═════ RECORD EXCERPTS

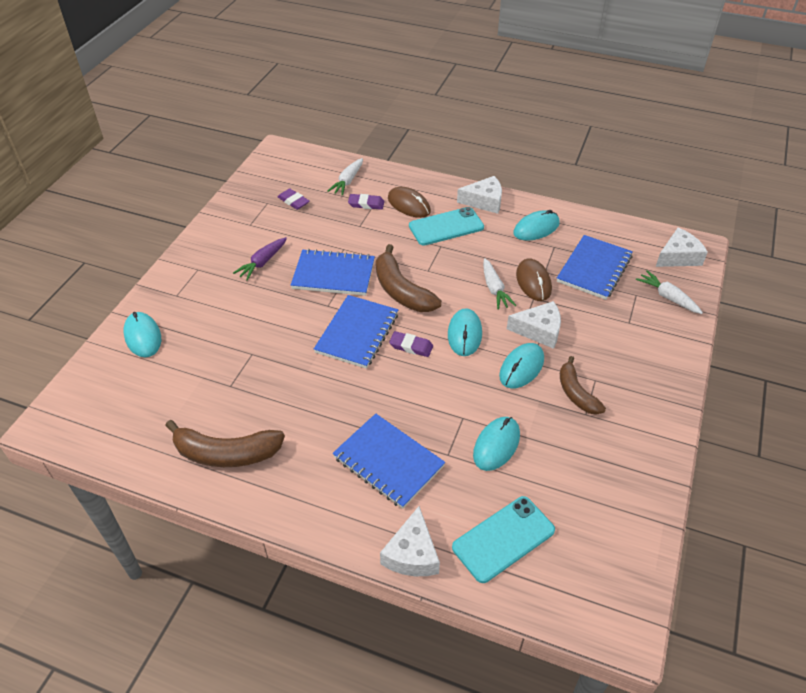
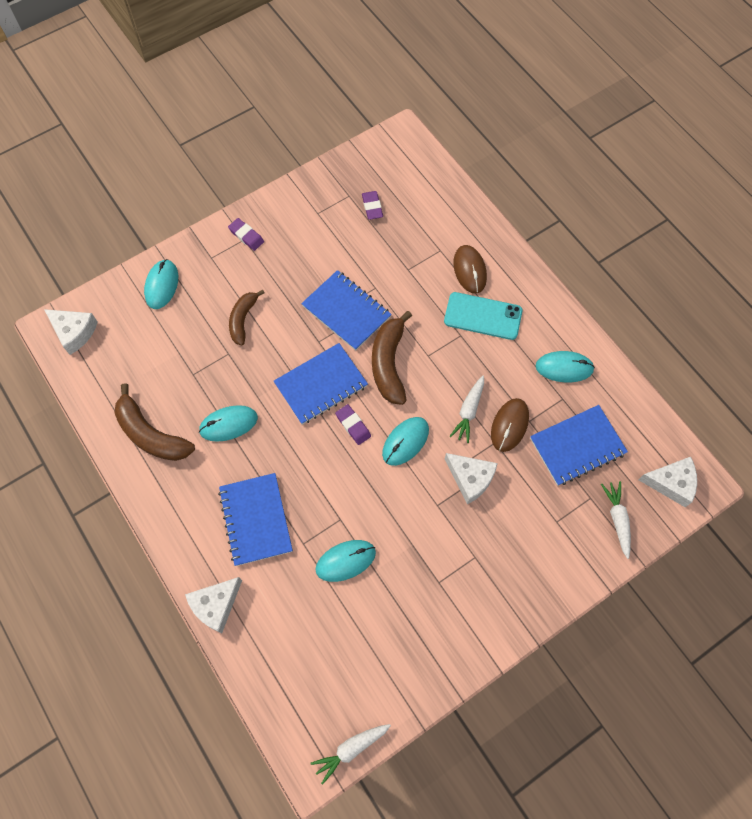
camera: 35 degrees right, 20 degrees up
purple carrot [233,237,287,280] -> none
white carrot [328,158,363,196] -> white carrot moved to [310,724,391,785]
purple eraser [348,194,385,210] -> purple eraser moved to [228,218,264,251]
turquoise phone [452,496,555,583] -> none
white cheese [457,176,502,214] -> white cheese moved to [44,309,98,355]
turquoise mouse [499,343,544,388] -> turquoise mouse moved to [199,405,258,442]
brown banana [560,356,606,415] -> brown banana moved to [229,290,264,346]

══════════

**YOUR ASSIGNMENT**: With the pictures removed, the entries above should be transcribed exactly.

**ANSWER**:
camera: 35 degrees right, 20 degrees up
purple carrot [233,237,287,280] -> none
white carrot [328,158,363,196] -> white carrot moved to [310,724,391,785]
purple eraser [348,194,385,210] -> purple eraser moved to [228,218,264,251]
turquoise phone [452,496,555,583] -> none
white cheese [457,176,502,214] -> white cheese moved to [44,309,98,355]
turquoise mouse [499,343,544,388] -> turquoise mouse moved to [199,405,258,442]
brown banana [560,356,606,415] -> brown banana moved to [229,290,264,346]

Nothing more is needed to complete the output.